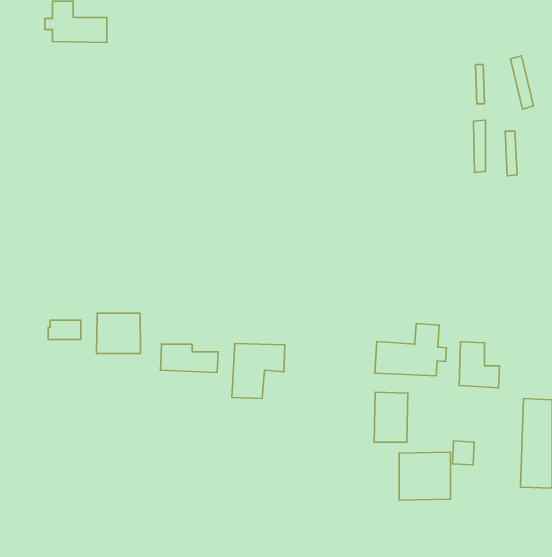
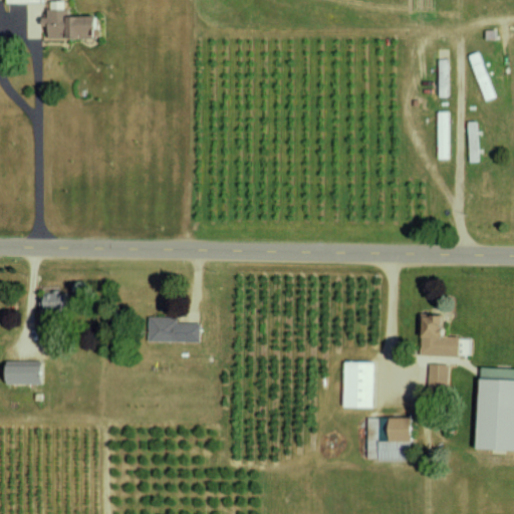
building: [96,313,140,354] -> none
building: [375,324,446,376] -> none
building: [232,343,285,399] -> none
building: none -> [9,361,45,384]
building: [452,441,474,465] -> [429,364,449,387]

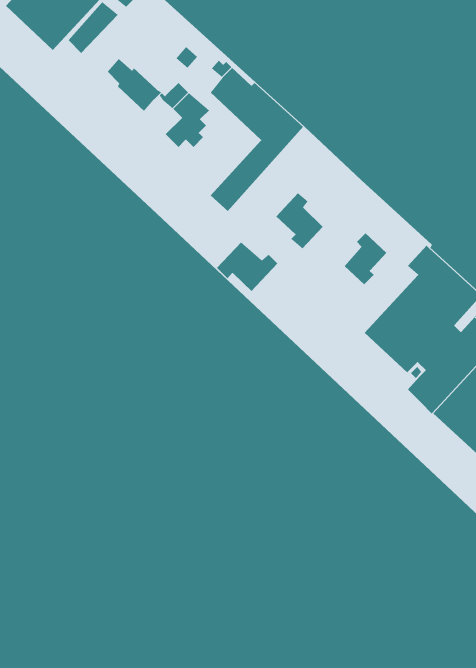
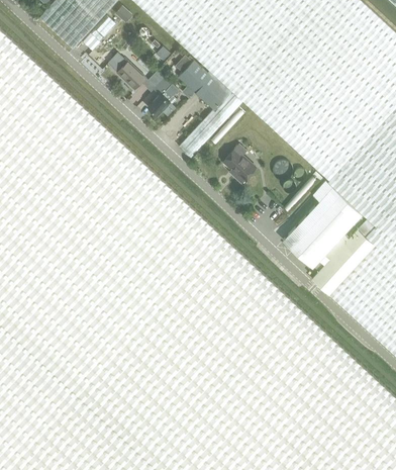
building: [344,233,387,285] -> none
building: [216,241,278,292] -> none

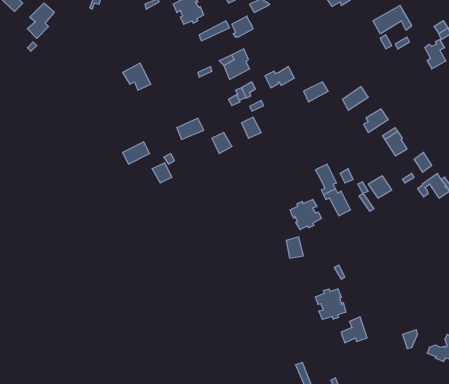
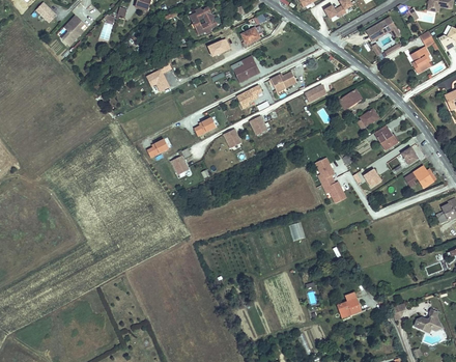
building: [290,199,321,230] -> none
building: [316,289,346,319] -> none

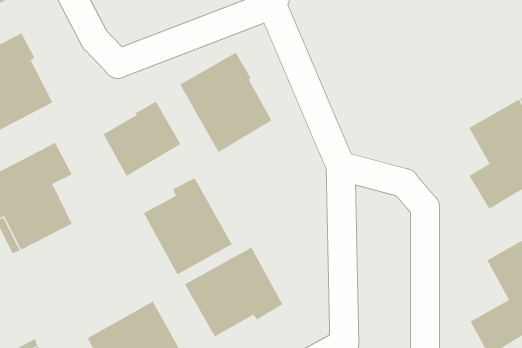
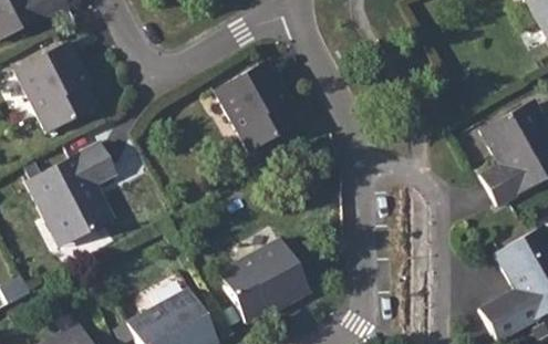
building: [103,101,181,177] -> none
building: [143,178,233,275] -> none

_Activity_
Restate all of the material above word for word. Pictures do not belong in it.

_Result below_
building: [96,313,140,354] -> none
building: [375,324,446,376] -> none
building: [232,343,285,399] -> none
building: none -> [9,361,45,384]
building: [452,441,474,465] -> [429,364,449,387]

building: [344,233,387,285] -> none
building: [216,241,278,292] -> none

building: [290,199,321,230] -> none
building: [316,289,346,319] -> none

building: [103,101,181,177] -> none
building: [143,178,233,275] -> none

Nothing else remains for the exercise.